Go to the line below that has "Inbox - Catherine: [381,243,734,423]", print it and each line after it exactly, and stop after the line that has "book_album.js - Editor: [591,465,1040,637]"; leave out pictures.

▶ [STORED DATA]:
........

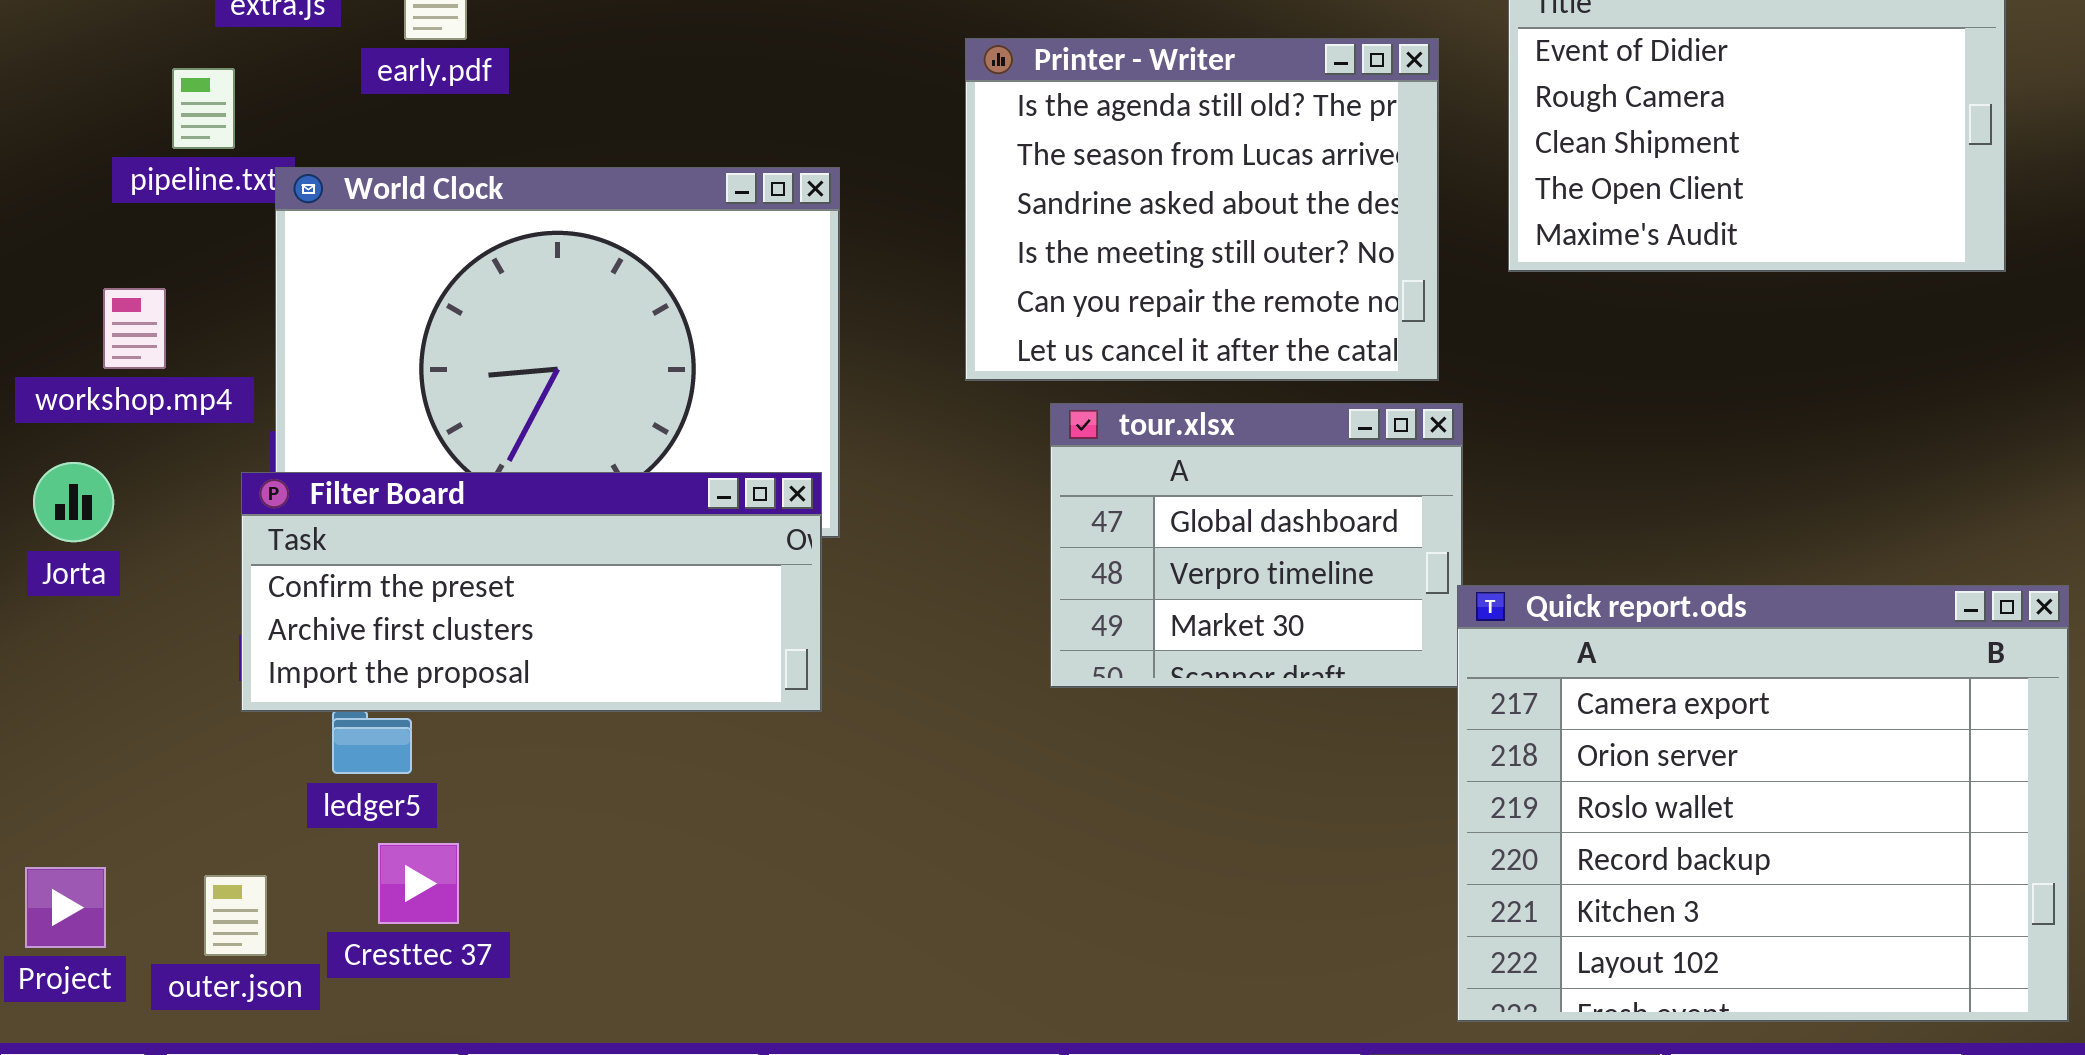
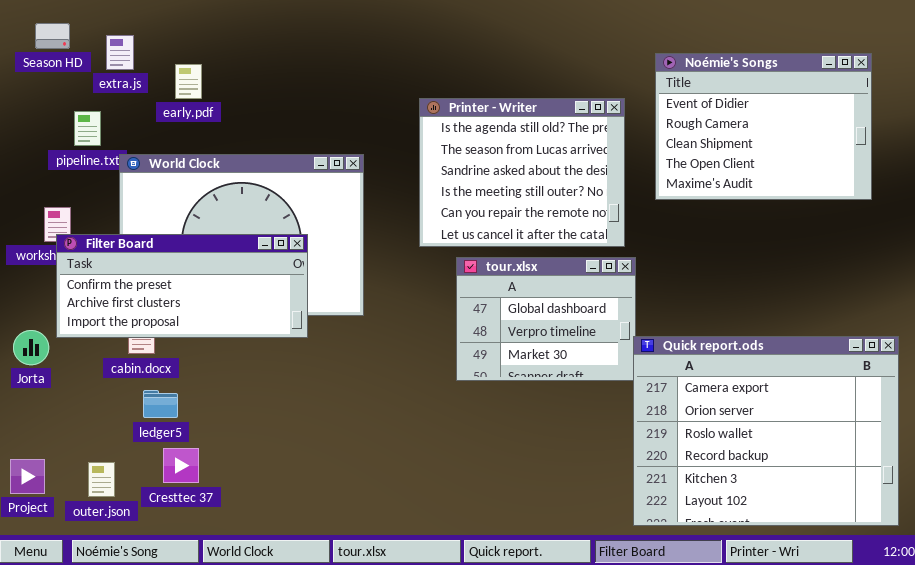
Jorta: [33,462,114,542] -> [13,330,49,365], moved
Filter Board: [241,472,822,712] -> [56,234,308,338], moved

........

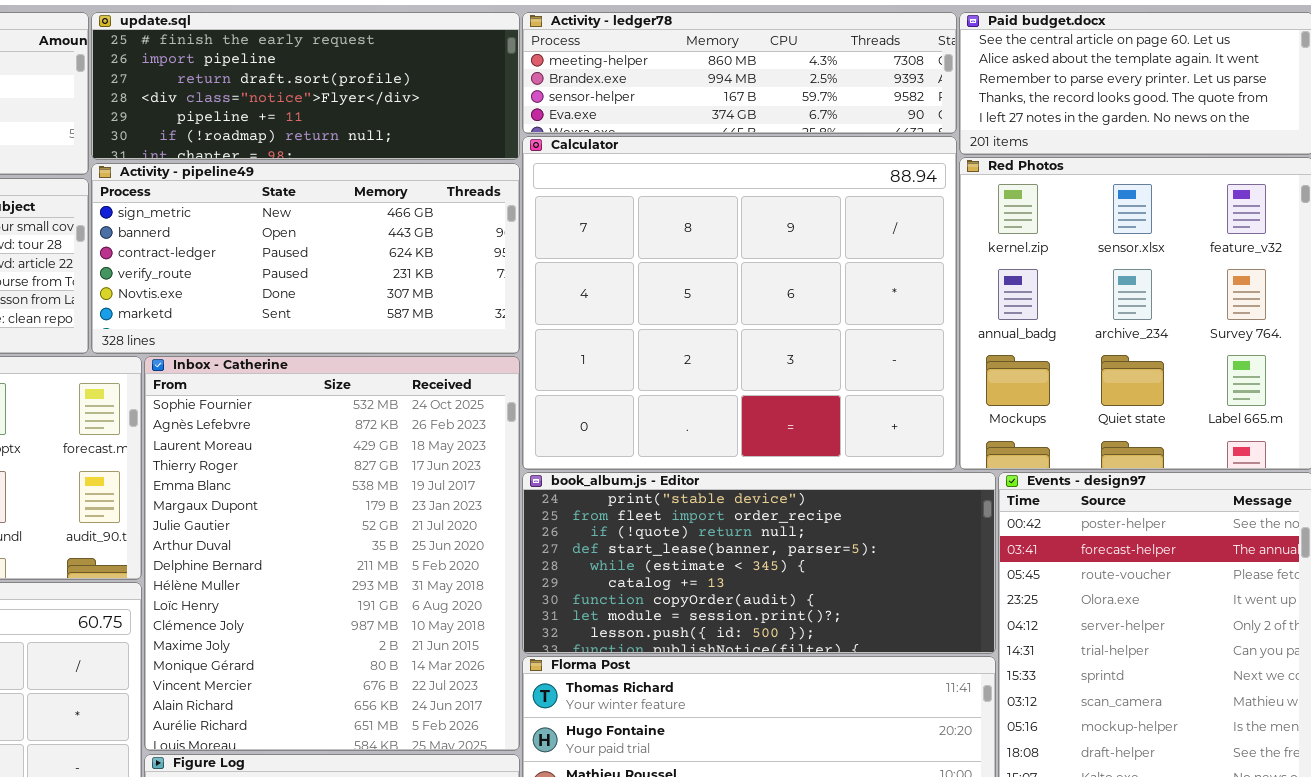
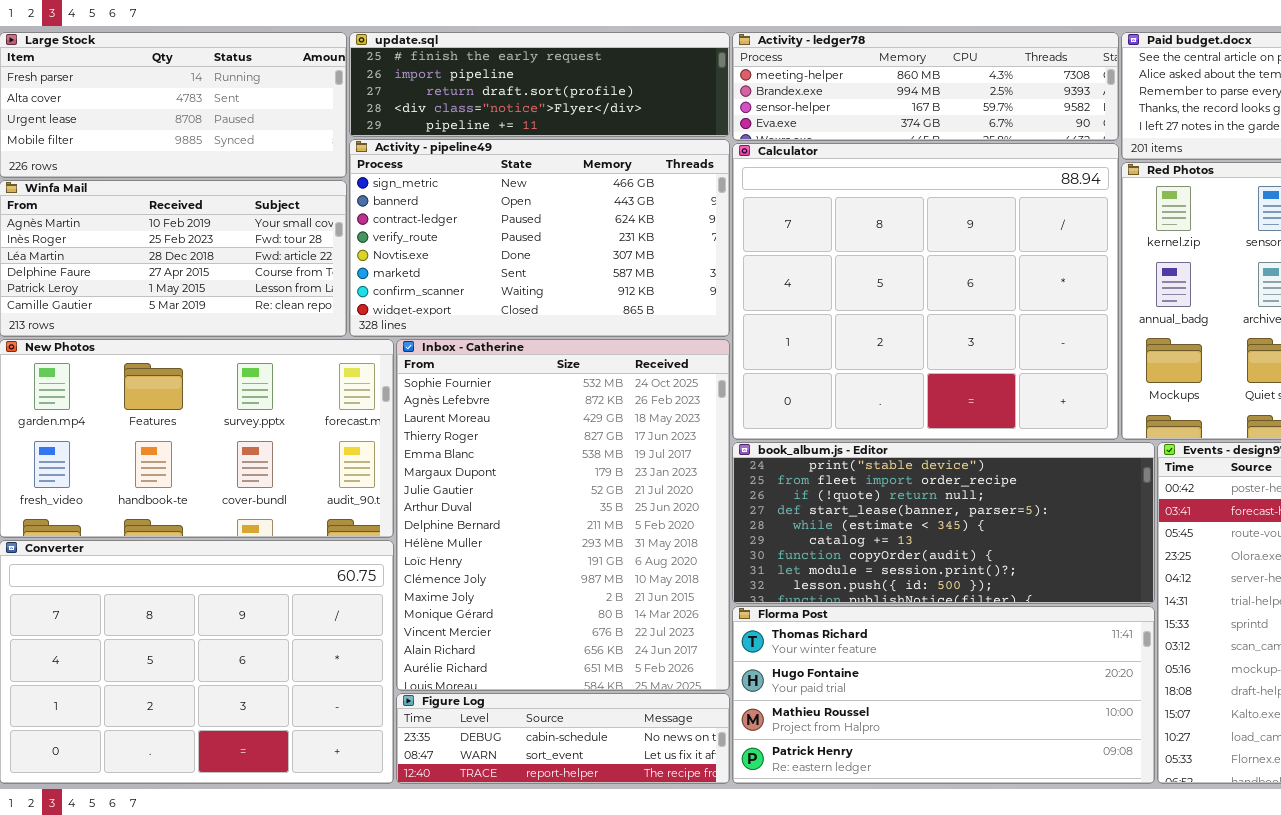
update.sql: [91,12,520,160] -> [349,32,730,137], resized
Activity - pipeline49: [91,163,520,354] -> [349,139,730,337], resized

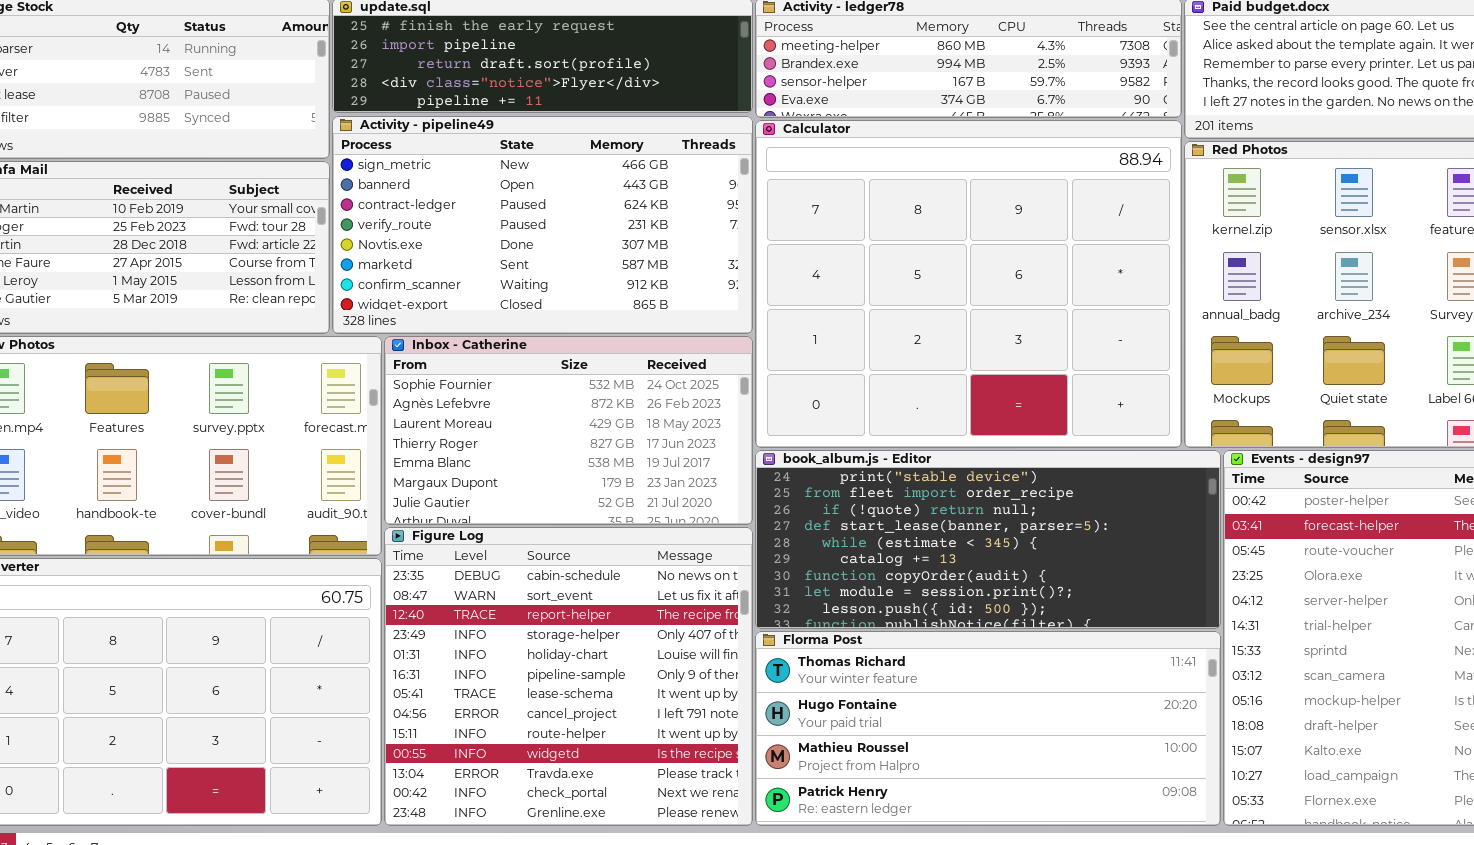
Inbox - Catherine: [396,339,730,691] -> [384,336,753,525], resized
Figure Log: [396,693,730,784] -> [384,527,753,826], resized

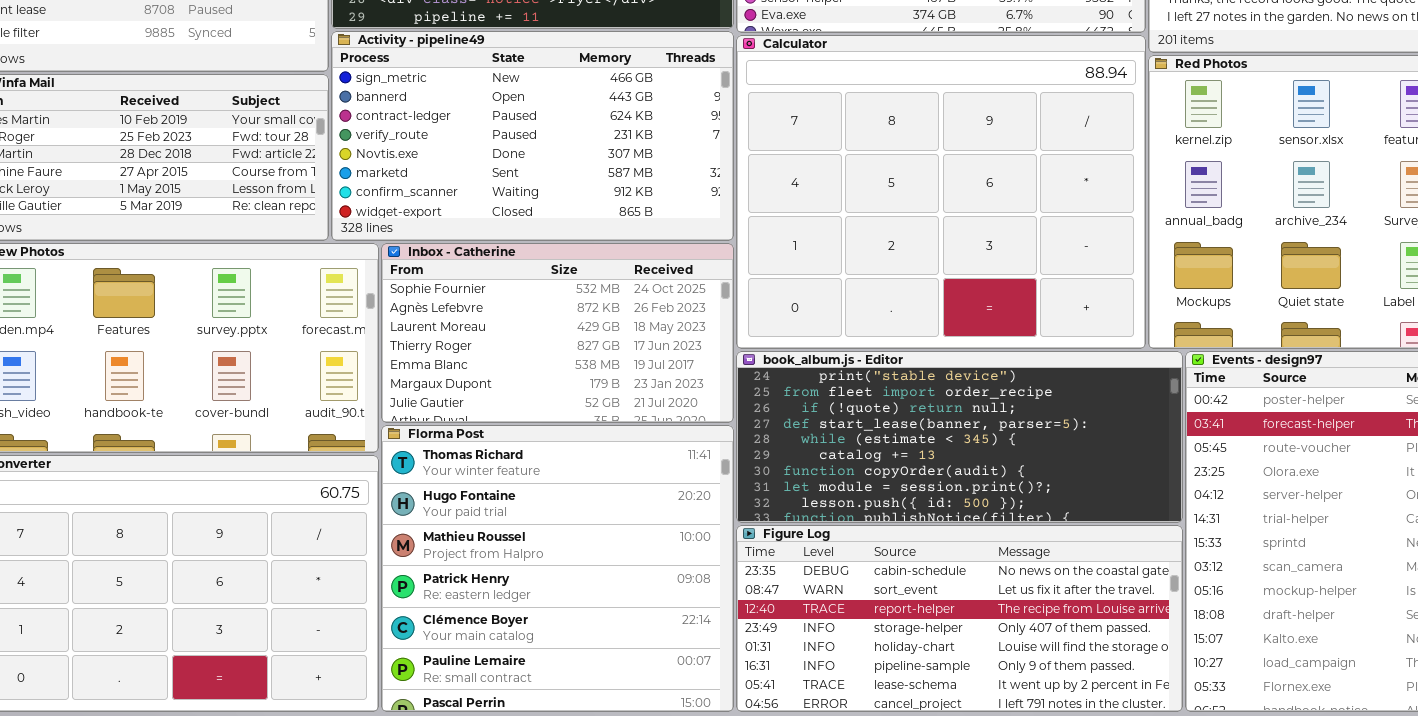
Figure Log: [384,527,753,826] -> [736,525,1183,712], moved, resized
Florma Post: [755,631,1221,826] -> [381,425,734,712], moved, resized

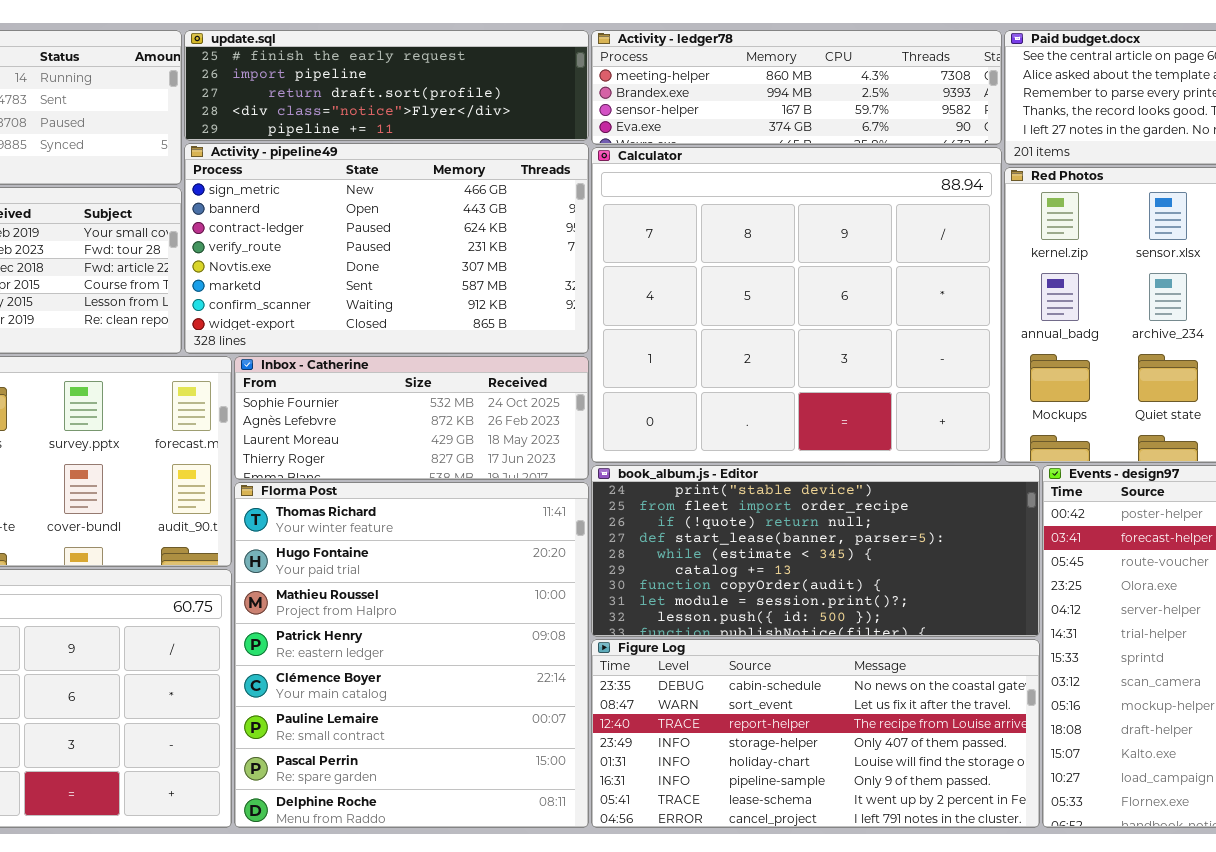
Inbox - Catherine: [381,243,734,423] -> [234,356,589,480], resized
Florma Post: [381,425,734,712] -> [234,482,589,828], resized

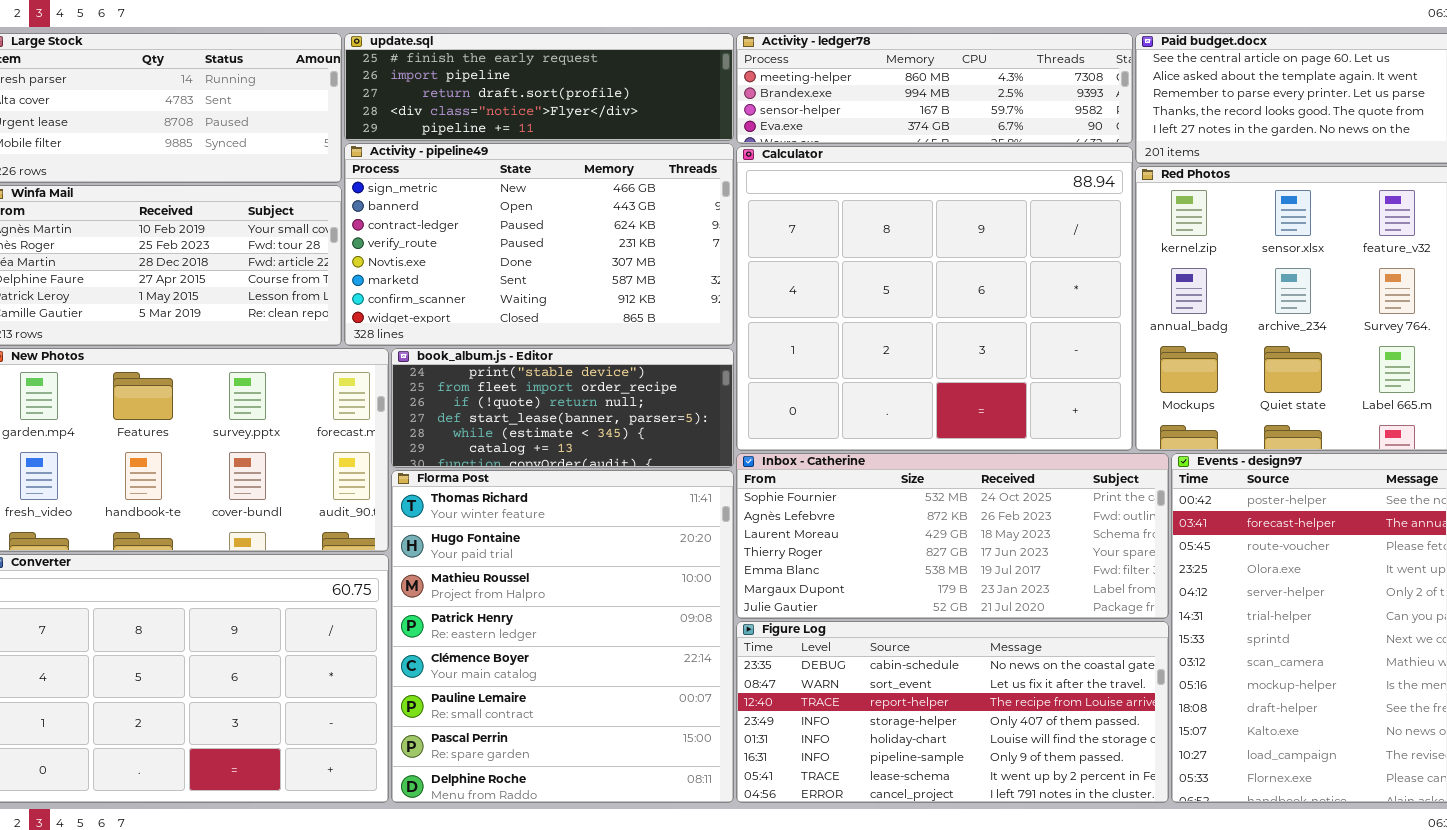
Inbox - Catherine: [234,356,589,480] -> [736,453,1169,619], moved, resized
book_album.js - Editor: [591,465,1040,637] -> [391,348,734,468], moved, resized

........

▶ [SOLUTION TO THIS EXERCISE]:
Inbox - Catherine: [381,243,734,423] -> [234,356,589,480], resized
Florma Post: [381,425,734,712] -> [234,482,589,828], resized

Inbox - Catherine: [234,356,589,480] -> [736,453,1169,619], moved, resized
book_album.js - Editor: [591,465,1040,637] -> [391,348,734,468], moved, resized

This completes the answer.